____ Provided material
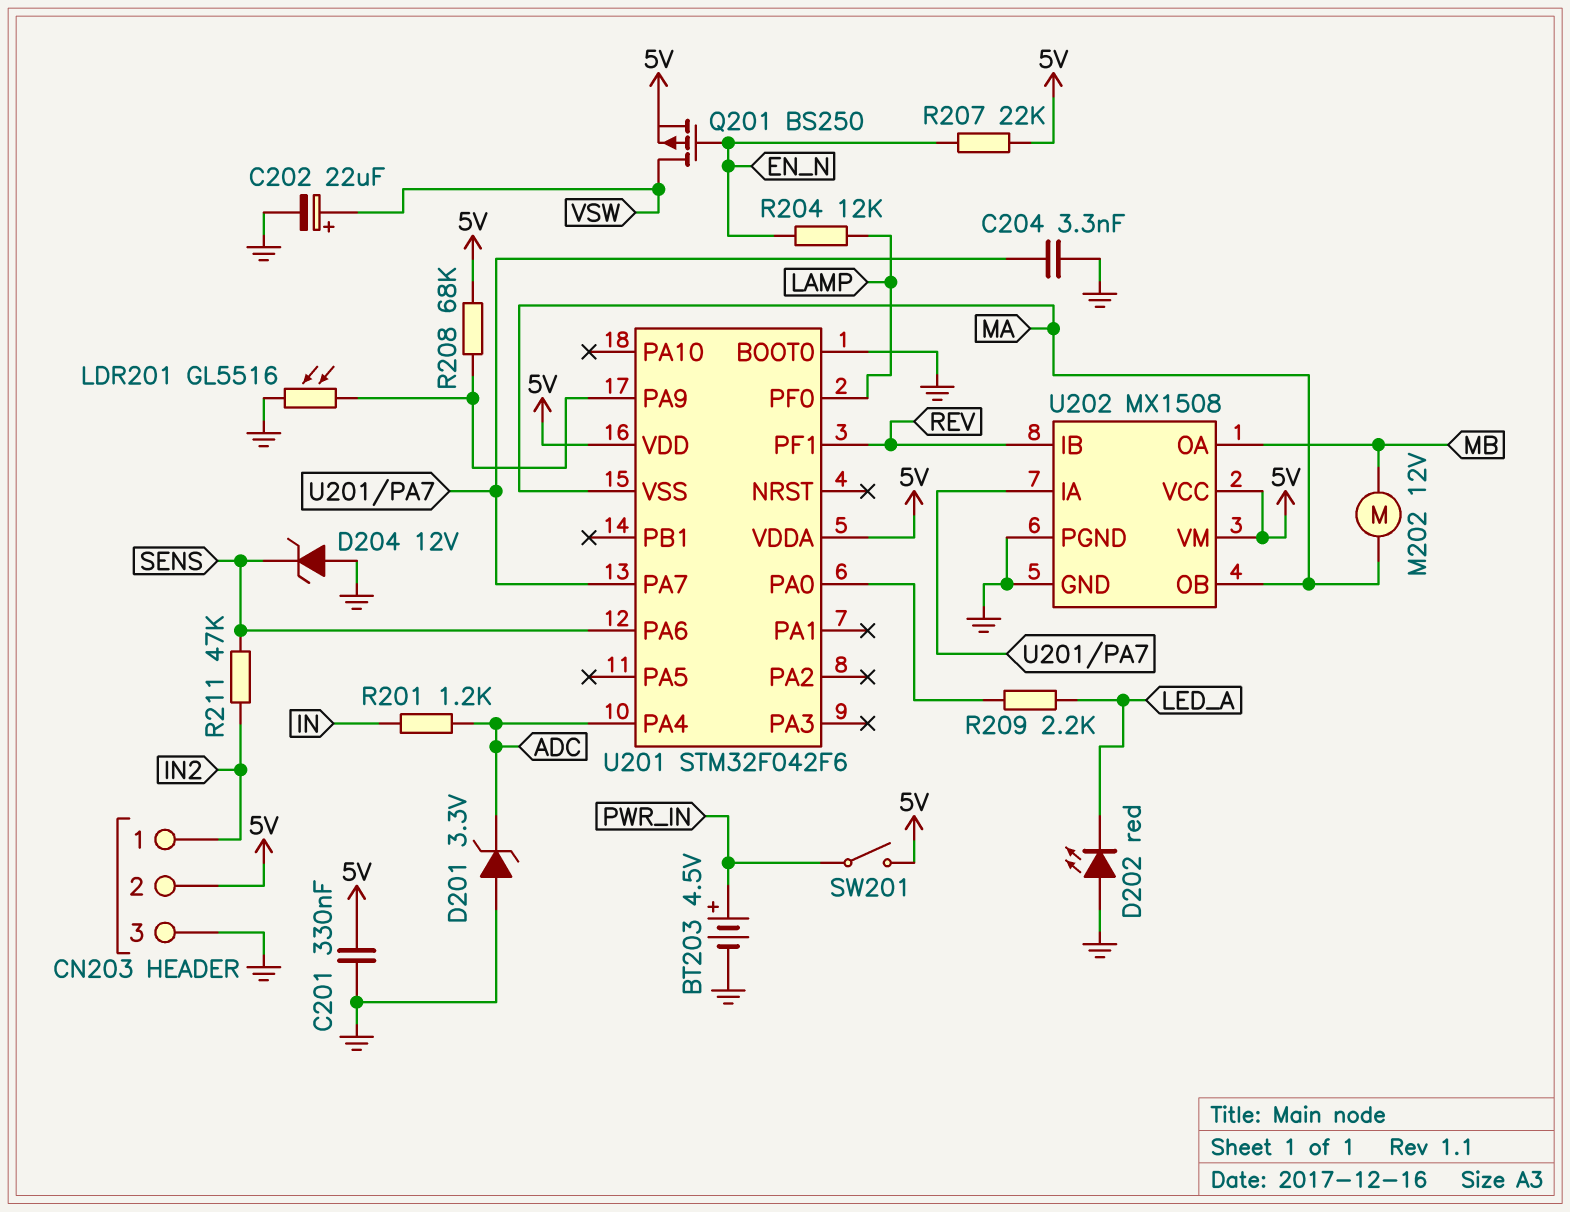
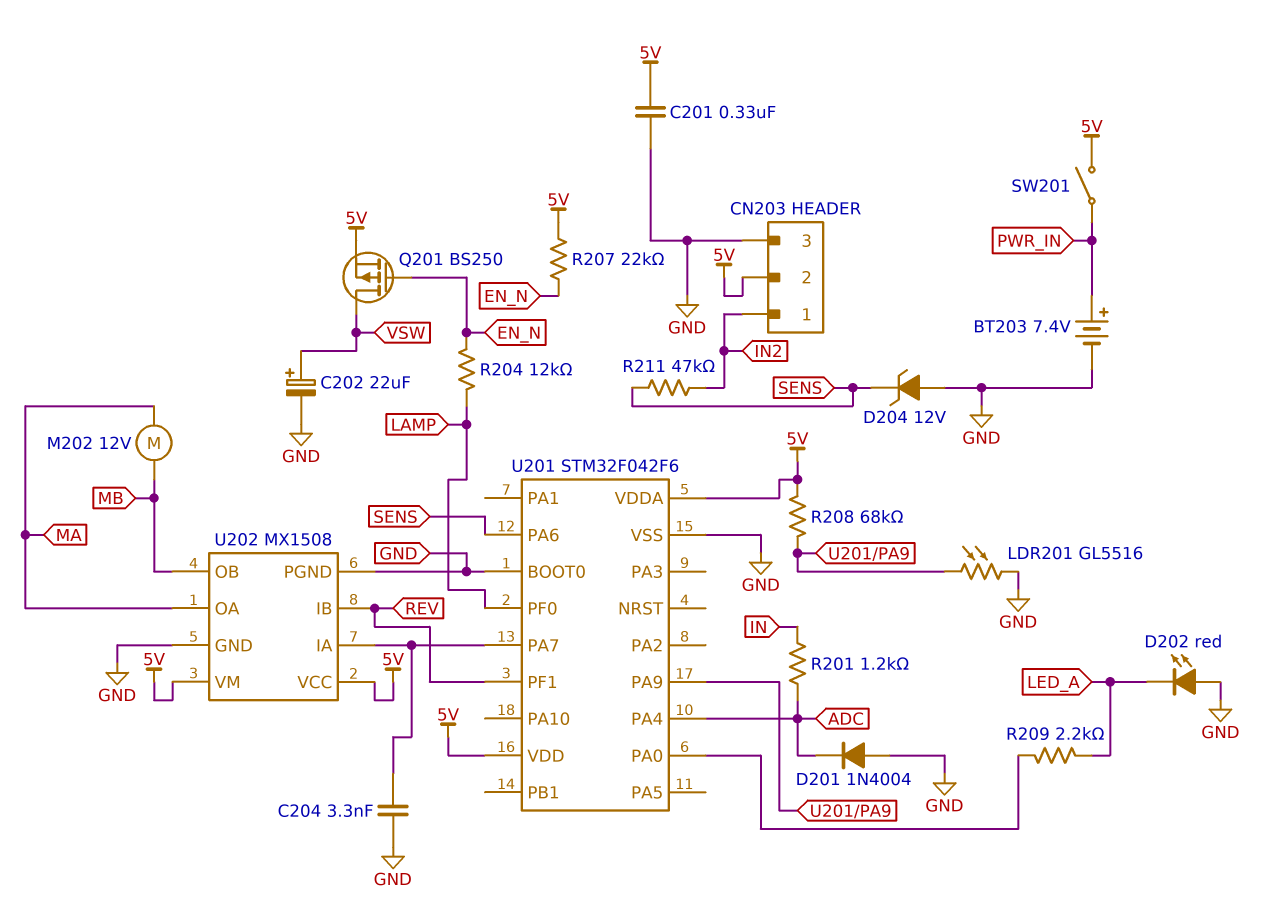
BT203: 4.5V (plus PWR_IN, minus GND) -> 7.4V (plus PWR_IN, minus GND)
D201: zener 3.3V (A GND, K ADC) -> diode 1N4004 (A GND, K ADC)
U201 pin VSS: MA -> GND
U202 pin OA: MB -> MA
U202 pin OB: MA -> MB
________
— What you have to do —
Exact copy, no pictures: return the entries word for word.

— Expected output —
BT203: 4.5V (plus PWR_IN, minus GND) -> 7.4V (plus PWR_IN, minus GND)
D201: zener 3.3V (A GND, K ADC) -> diode 1N4004 (A GND, K ADC)
U201 pin VSS: MA -> GND
U202 pin OA: MB -> MA
U202 pin OB: MA -> MB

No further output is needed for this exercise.